** Opening Provided records block **

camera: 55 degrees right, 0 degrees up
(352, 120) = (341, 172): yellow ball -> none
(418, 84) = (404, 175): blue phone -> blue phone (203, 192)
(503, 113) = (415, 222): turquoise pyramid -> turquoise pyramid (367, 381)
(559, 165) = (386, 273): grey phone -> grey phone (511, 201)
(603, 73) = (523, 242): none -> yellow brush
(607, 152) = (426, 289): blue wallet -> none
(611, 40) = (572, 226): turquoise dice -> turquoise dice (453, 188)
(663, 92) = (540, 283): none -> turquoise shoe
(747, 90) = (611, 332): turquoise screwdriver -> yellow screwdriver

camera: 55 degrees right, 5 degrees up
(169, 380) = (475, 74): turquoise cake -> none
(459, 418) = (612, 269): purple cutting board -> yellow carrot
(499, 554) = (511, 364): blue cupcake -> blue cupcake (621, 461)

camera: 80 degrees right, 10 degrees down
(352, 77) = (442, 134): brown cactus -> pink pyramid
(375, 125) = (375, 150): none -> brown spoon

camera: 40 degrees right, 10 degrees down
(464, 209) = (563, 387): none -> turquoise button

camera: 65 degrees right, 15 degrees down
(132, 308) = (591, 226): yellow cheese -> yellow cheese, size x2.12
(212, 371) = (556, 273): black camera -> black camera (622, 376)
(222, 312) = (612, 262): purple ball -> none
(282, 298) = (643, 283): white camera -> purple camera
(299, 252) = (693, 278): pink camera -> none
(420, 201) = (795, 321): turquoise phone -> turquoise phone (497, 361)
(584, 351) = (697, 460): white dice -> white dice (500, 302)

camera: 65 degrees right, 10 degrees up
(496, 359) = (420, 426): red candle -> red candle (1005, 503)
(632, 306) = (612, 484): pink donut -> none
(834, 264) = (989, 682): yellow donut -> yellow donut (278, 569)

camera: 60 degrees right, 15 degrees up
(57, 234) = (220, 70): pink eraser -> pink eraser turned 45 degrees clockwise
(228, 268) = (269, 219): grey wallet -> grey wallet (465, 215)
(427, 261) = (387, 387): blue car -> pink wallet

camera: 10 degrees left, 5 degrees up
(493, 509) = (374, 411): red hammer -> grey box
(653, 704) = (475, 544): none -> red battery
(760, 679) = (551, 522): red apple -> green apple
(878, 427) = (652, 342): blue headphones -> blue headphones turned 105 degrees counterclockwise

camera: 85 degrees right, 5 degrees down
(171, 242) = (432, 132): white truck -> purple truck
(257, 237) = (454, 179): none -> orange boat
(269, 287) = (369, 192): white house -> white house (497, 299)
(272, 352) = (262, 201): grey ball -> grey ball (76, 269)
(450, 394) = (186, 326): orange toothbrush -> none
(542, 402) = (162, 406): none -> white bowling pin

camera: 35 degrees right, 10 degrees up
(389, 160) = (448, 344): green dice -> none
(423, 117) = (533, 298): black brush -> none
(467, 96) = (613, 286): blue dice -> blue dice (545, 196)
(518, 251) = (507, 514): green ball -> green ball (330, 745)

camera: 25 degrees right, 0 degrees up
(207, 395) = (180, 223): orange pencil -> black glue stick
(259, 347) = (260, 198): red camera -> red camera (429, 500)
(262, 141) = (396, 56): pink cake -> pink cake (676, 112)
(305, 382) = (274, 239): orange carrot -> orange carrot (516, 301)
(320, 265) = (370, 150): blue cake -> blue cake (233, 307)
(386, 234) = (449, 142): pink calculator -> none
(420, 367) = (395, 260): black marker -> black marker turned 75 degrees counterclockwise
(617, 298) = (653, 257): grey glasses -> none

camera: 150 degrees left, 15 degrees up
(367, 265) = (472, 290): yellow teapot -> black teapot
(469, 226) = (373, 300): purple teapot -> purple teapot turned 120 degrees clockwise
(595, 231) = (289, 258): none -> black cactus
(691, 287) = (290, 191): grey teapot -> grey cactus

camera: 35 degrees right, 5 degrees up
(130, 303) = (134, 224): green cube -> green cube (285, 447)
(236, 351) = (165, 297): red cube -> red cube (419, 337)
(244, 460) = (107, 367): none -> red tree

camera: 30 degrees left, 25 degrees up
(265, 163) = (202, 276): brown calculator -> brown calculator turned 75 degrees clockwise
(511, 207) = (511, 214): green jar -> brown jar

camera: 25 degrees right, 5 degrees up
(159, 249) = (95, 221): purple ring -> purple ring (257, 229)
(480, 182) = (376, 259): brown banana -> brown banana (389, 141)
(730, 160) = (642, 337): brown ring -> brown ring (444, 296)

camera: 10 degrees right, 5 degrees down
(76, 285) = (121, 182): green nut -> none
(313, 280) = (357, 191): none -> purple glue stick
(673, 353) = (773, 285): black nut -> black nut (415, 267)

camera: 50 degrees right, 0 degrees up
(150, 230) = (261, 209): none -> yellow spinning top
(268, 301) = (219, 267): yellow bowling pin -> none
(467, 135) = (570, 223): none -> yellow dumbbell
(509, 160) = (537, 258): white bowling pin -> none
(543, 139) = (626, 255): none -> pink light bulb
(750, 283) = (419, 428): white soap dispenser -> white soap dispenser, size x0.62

** Closing Provided records block **

# [Work to be completed]
Which lines of the listing contain the string "calculator"? Copy every one of them.

# [Output for this exercise]
(386, 234) = (449, 142): pink calculator -> none
(265, 163) = (202, 276): brown calculator -> brown calculator turned 75 degrees clockwise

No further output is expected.